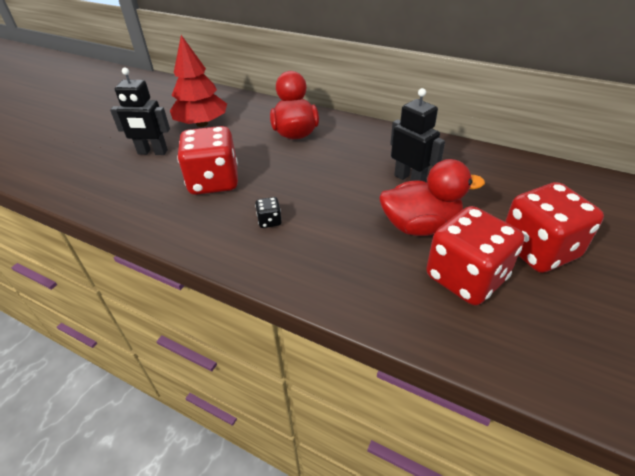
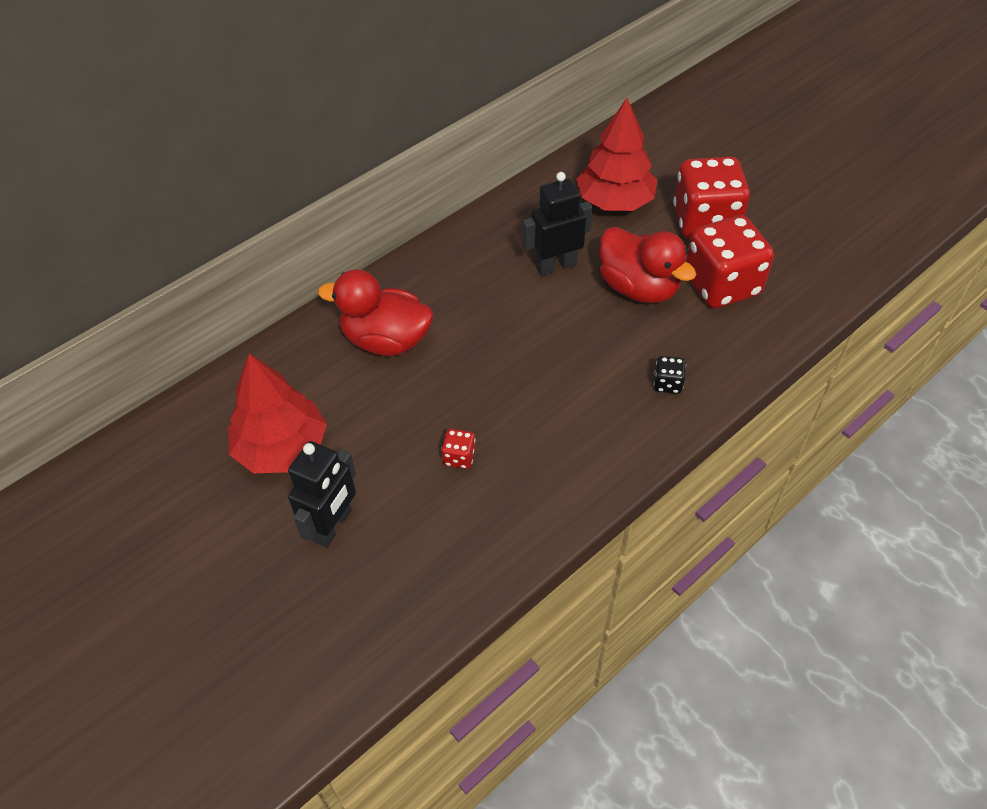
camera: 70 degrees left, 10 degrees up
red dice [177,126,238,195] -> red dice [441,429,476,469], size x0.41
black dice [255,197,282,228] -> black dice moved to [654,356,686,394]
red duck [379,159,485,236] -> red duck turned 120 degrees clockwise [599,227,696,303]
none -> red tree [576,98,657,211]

++++

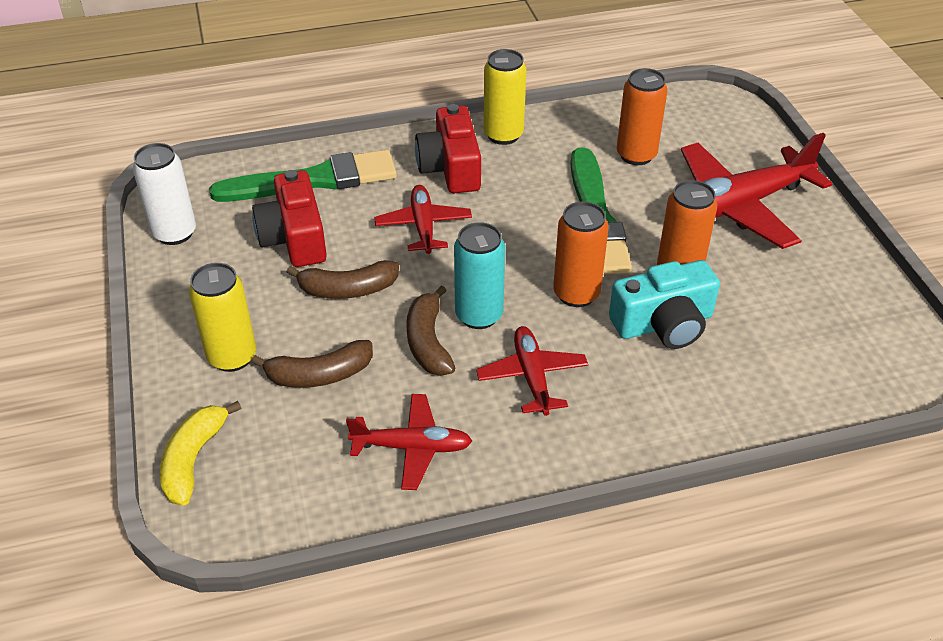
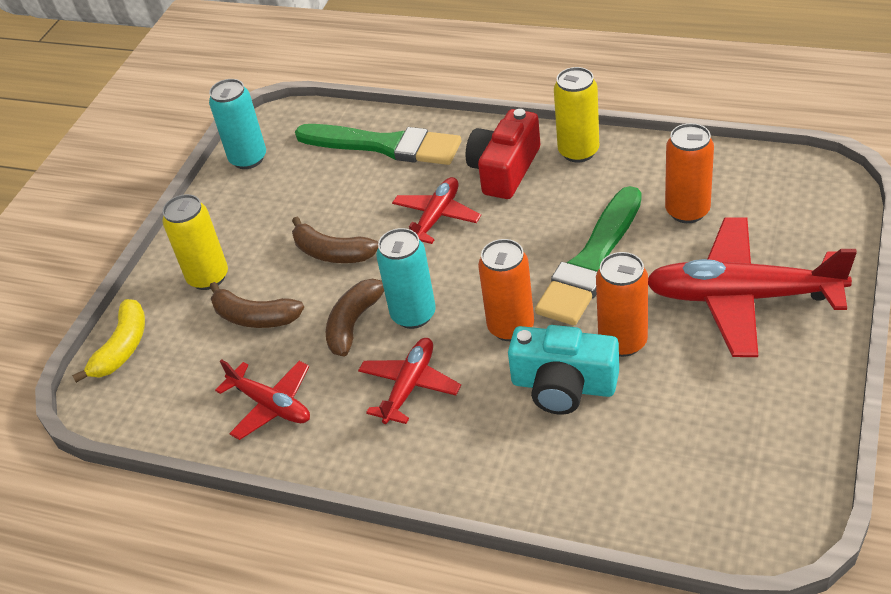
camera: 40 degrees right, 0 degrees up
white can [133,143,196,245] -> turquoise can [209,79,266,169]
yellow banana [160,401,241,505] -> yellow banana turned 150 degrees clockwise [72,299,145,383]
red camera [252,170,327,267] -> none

++++

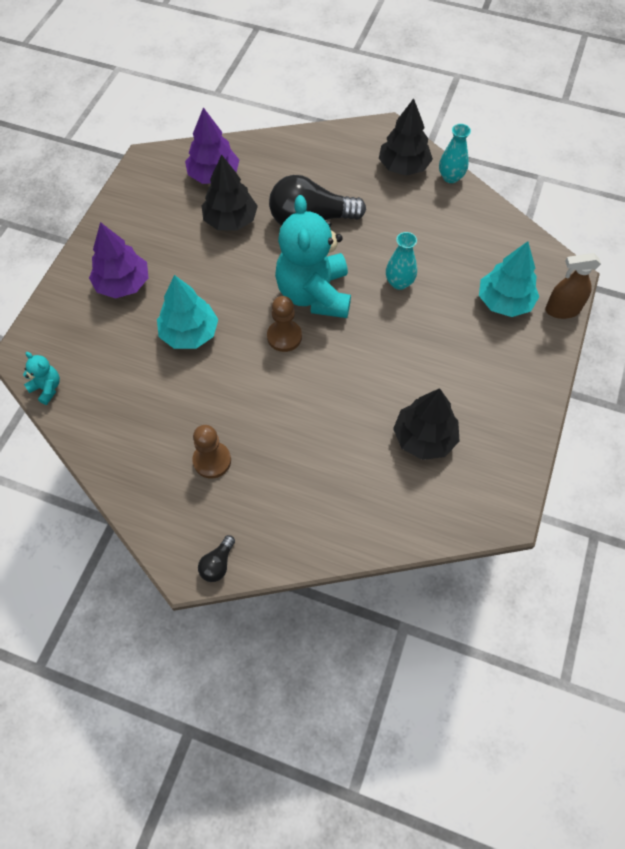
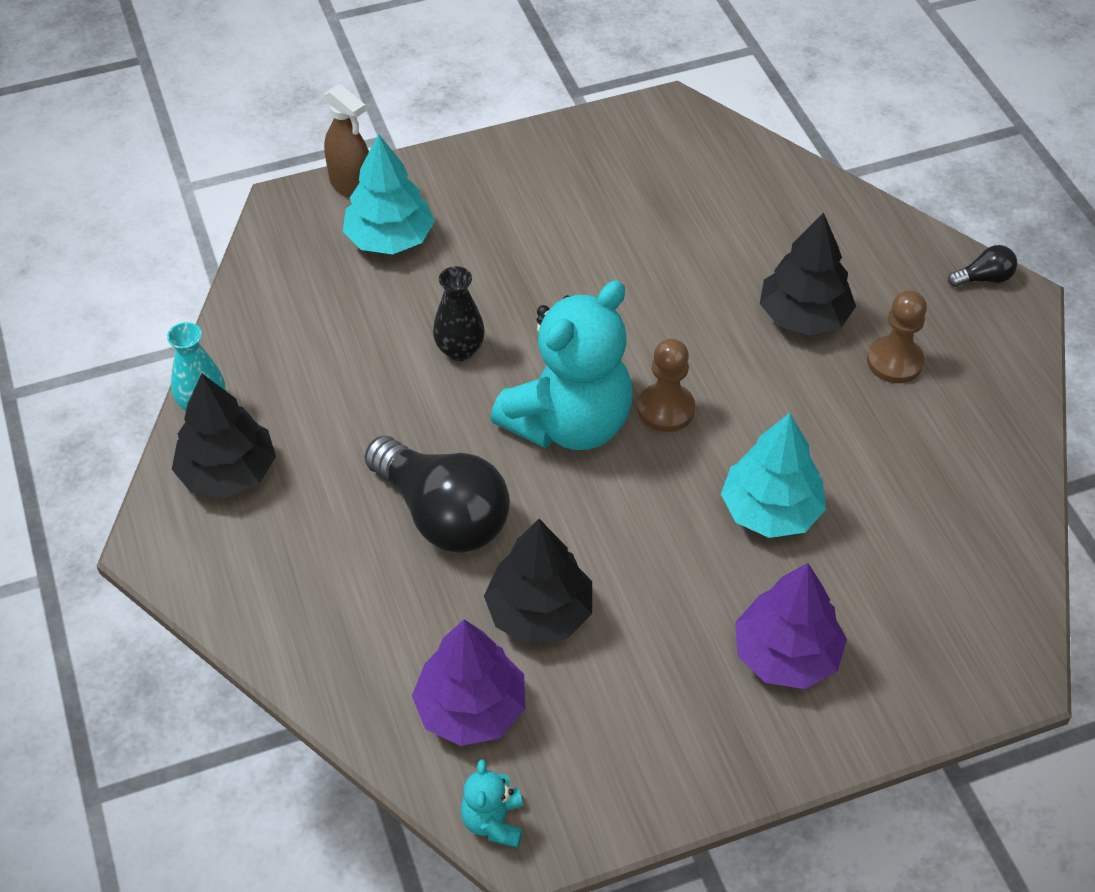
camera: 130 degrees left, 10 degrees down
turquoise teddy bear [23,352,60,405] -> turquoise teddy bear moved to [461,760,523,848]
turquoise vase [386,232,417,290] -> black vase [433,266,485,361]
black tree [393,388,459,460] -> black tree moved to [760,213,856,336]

++++

All that belongs in the answer is the run of lines above from the line containing "camera: 70 degrees left, 10 degrees up" through the line containing "none -> red tree [576,98,657,211]", exactly as written.

## Expected answer
camera: 70 degrees left, 10 degrees up
red dice [177,126,238,195] -> red dice [441,429,476,469], size x0.41
black dice [255,197,282,228] -> black dice moved to [654,356,686,394]
red duck [379,159,485,236] -> red duck turned 120 degrees clockwise [599,227,696,303]
none -> red tree [576,98,657,211]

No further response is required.